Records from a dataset
^^^^^^^^

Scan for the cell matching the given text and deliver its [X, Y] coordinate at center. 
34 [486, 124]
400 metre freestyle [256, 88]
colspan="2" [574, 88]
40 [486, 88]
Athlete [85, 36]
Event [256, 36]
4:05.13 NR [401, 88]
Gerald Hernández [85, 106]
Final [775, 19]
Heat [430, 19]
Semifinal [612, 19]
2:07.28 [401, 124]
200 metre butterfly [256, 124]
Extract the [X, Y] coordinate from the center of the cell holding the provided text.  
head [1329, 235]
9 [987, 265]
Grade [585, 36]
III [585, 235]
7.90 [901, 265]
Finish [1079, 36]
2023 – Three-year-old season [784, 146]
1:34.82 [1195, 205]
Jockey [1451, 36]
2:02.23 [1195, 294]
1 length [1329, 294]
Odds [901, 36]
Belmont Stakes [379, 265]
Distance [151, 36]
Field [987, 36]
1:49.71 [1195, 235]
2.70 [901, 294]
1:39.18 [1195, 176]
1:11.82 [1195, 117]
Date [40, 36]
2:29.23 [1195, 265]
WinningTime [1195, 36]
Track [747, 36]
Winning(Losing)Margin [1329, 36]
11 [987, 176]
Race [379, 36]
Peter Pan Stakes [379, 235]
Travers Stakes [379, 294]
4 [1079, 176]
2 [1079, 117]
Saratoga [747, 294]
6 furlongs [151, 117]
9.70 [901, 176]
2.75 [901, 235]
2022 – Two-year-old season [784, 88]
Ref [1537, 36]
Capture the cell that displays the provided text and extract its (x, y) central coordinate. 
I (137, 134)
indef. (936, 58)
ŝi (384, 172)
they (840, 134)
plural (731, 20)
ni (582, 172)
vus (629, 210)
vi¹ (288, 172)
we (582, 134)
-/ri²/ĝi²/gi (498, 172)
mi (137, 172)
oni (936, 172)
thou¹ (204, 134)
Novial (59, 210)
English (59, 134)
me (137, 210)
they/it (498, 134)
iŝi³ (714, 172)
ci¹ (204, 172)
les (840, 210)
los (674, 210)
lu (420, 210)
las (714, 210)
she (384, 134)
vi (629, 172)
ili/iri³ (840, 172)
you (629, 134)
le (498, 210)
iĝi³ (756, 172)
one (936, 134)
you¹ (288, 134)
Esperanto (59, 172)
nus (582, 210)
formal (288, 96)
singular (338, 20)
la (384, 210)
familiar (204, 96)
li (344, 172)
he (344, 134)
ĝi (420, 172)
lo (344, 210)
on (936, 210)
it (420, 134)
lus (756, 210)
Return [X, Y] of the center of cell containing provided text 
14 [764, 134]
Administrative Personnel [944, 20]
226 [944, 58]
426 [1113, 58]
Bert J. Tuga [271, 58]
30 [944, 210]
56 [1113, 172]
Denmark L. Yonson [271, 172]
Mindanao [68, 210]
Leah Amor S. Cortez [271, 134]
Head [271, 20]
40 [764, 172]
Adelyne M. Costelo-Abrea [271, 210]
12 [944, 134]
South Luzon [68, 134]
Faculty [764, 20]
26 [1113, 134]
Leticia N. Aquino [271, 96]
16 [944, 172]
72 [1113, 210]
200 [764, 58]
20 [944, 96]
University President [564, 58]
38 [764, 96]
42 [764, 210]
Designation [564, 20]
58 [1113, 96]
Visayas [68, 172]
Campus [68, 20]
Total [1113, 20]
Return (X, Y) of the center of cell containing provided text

^^^^^^^^

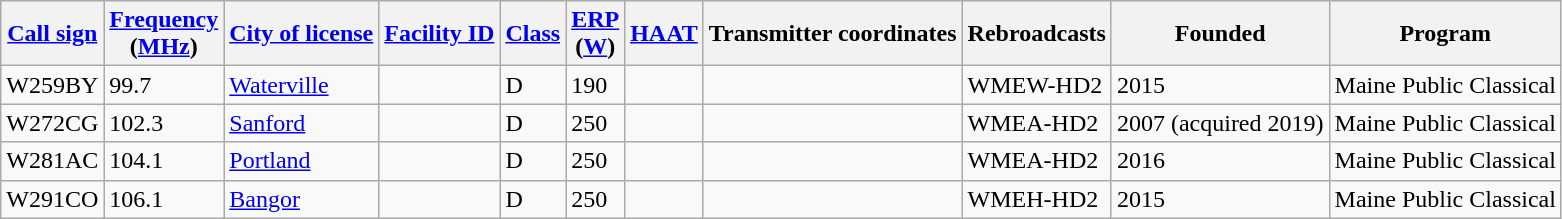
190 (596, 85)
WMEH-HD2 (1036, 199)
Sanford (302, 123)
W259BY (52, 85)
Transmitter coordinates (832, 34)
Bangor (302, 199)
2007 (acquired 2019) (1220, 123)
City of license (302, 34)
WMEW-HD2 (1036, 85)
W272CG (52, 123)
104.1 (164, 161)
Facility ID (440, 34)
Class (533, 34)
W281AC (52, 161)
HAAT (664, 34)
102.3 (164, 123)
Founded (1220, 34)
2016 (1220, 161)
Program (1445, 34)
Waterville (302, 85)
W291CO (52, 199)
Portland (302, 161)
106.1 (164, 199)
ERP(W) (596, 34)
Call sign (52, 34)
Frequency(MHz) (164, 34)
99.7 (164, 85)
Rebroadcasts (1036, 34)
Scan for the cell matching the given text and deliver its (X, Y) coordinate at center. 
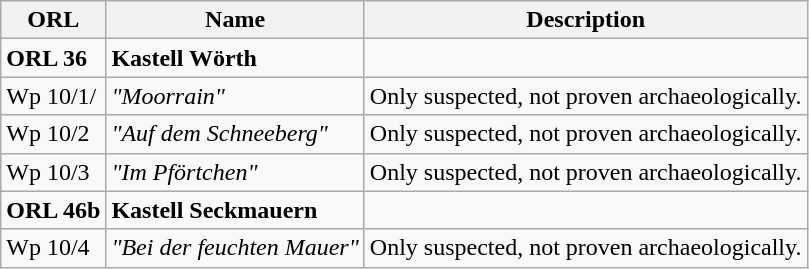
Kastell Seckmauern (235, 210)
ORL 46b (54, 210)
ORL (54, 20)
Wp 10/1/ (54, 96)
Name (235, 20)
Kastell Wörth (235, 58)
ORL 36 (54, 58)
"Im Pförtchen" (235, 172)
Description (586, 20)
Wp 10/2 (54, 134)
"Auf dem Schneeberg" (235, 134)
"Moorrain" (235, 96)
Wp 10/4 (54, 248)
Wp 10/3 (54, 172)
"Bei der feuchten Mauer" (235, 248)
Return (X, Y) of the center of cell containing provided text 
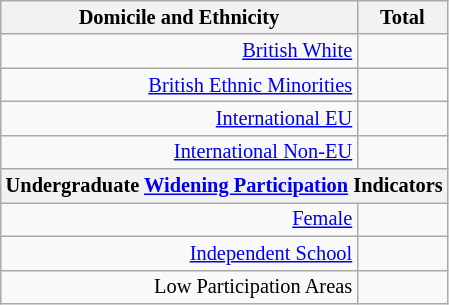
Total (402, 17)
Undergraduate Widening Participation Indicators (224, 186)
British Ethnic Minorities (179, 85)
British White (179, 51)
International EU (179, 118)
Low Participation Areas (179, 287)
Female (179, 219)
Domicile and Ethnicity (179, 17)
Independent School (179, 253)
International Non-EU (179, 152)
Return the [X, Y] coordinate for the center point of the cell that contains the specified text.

^^^^^^^^

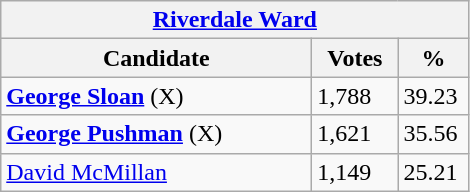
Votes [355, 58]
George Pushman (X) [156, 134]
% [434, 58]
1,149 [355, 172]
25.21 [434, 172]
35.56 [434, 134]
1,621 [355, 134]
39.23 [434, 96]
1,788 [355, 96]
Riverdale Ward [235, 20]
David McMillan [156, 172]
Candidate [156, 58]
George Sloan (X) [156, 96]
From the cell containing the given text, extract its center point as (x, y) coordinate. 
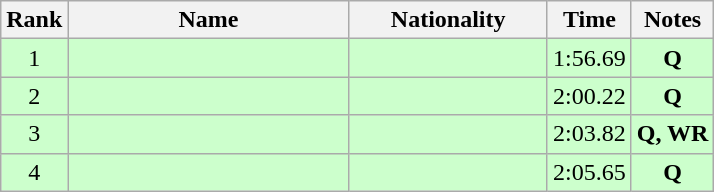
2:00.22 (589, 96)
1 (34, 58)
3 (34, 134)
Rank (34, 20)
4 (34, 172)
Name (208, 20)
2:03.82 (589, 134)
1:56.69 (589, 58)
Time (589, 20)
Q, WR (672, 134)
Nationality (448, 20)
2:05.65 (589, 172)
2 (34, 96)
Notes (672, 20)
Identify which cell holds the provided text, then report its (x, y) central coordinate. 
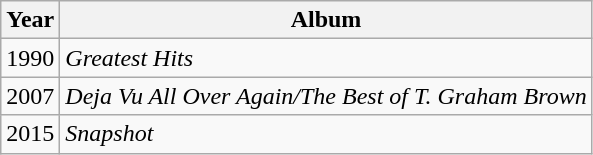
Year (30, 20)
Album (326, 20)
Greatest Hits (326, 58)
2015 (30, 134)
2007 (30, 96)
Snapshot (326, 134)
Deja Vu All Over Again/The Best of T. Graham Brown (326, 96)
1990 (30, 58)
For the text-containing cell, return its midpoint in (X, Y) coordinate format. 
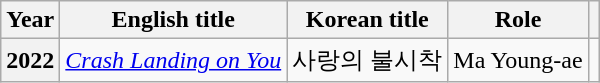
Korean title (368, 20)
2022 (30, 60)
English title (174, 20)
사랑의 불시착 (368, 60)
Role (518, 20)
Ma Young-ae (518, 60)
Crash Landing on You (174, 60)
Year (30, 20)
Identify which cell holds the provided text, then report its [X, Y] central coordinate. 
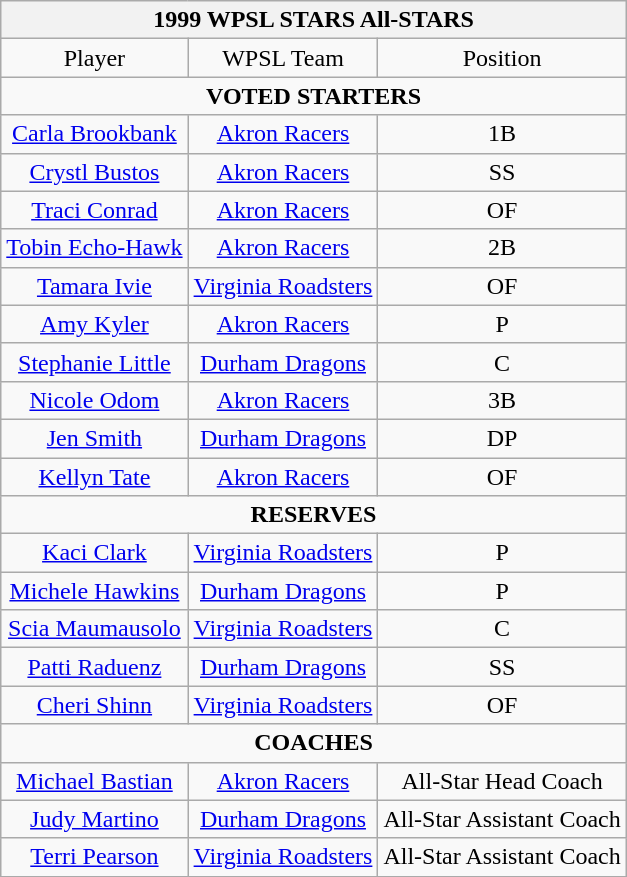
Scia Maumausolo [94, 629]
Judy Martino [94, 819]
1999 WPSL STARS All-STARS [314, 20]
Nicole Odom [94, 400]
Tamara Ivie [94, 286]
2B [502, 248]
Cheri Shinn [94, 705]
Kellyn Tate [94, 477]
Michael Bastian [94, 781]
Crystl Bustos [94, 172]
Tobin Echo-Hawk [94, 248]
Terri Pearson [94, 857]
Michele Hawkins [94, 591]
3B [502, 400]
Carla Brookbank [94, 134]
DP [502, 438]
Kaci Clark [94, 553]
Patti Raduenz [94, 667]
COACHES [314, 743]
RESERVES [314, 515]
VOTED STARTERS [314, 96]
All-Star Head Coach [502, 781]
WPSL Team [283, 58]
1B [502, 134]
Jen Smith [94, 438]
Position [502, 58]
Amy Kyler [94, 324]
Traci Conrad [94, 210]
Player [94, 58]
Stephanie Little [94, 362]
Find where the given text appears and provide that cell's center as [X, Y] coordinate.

^^^^^^^^

GOAL | Rewrite the part of the records that opens with the line containing "Y] coordinate at center." and closes with the line containing "Administrative Personnel [944, 20]". Replace "Semifinal" with "Semi-final" and leave everything else unchanged.

CORRECT RESPONSE |
Scan for the cell matching the given text and deliver its [X, Y] coordinate at center. 
34 [486, 124]
400 metre freestyle [256, 88]
colspan="2" [574, 88]
40 [486, 88]
Athlete [85, 36]
Event [256, 36]
4:05.13 NR [401, 88]
Gerald Hernández [85, 106]
Final [775, 19]
Heat [430, 19]
Semi-final [612, 19]
2:07.28 [401, 124]
200 metre butterfly [256, 124]
Extract the [X, Y] coordinate from the center of the cell holding the provided text.  
head [1329, 235]
9 [987, 265]
Grade [585, 36]
III [585, 235]
7.90 [901, 265]
Finish [1079, 36]
2023 – Three-year-old season [784, 146]
1:34.82 [1195, 205]
Jockey [1451, 36]
2:02.23 [1195, 294]
1 length [1329, 294]
Odds [901, 36]
Belmont Stakes [379, 265]
Distance [151, 36]
Field [987, 36]
1:49.71 [1195, 235]
2.70 [901, 294]
1:39.18 [1195, 176]
1:11.82 [1195, 117]
Date [40, 36]
2:29.23 [1195, 265]
WinningTime [1195, 36]
Track [747, 36]
Winning(Losing)Margin [1329, 36]
11 [987, 176]
Race [379, 36]
Peter Pan Stakes [379, 235]
Travers Stakes [379, 294]
4 [1079, 176]
2 [1079, 117]
Saratoga [747, 294]
6 furlongs [151, 117]
9.70 [901, 176]
2.75 [901, 235]
2022 – Two-year-old season [784, 88]
Ref [1537, 36]
Capture the cell that displays the provided text and extract its (x, y) central coordinate. 
I (137, 134)
indef. (936, 58)
ŝi (384, 172)
they (840, 134)
plural (731, 20)
ni (582, 172)
vus (629, 210)
vi¹ (288, 172)
we (582, 134)
-/ri²/ĝi²/gi (498, 172)
mi (137, 172)
oni (936, 172)
thou¹ (204, 134)
Novial (59, 210)
English (59, 134)
me (137, 210)
they/it (498, 134)
iŝi³ (714, 172)
ci¹ (204, 172)
les (840, 210)
los (674, 210)
lu (420, 210)
las (714, 210)
she (384, 134)
vi (629, 172)
ili/iri³ (840, 172)
you (629, 134)
le (498, 210)
iĝi³ (756, 172)
one (936, 134)
you¹ (288, 134)
Esperanto (59, 172)
nus (582, 210)
formal (288, 96)
singular (338, 20)
la (384, 210)
familiar (204, 96)
li (344, 172)
he (344, 134)
ĝi (420, 172)
lo (344, 210)
on (936, 210)
it (420, 134)
lus (756, 210)
Return [X, Y] of the center of cell containing provided text 
14 [764, 134]
Administrative Personnel [944, 20]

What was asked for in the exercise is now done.